MATERIAL PROVIDED:
========
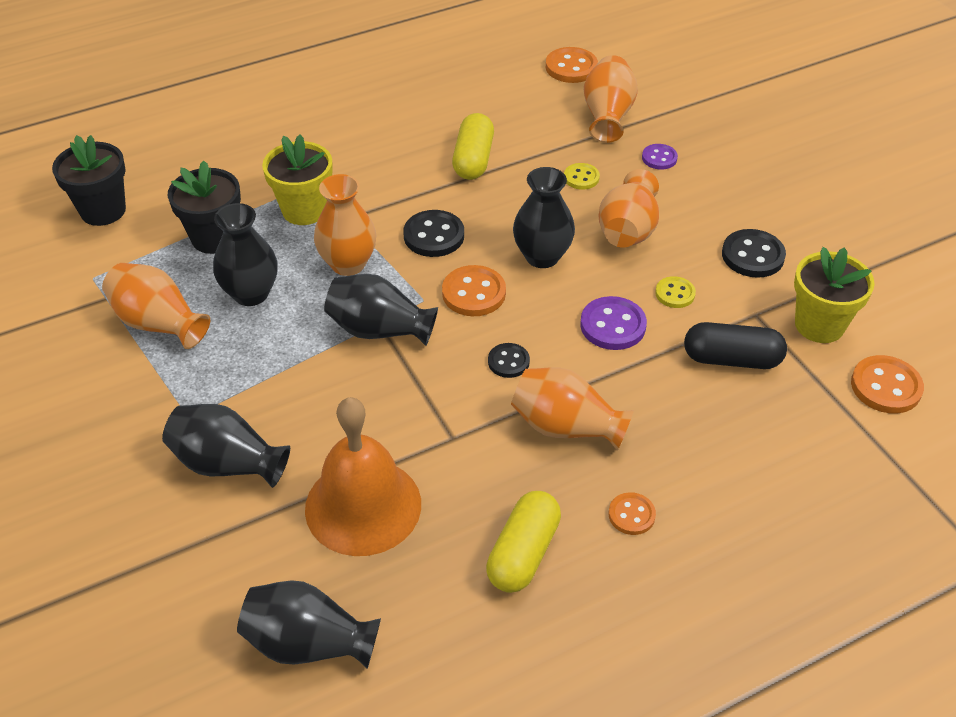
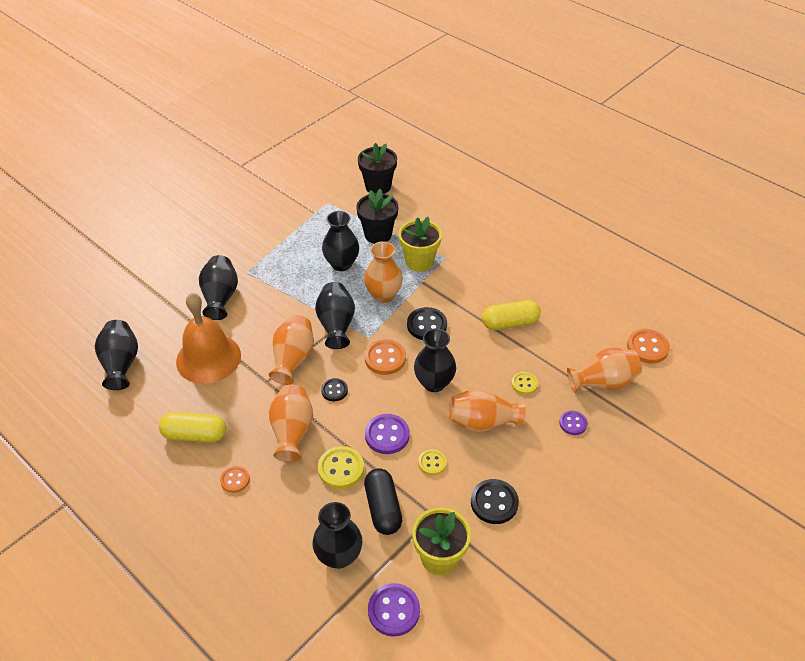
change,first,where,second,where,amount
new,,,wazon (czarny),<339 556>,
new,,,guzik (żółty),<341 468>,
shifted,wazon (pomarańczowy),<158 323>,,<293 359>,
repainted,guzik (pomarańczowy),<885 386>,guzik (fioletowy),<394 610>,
========
WORK ITEM: Show every line of the data that includes the string "pomarańczowy".

ANSWER TO THE PROBLEM:
shifted,wazon (pomarańczowy),<158 323>,,<293 359>,
repainted,guzik (pomarańczowy),<885 386>,guzik (fioletowy),<394 610>,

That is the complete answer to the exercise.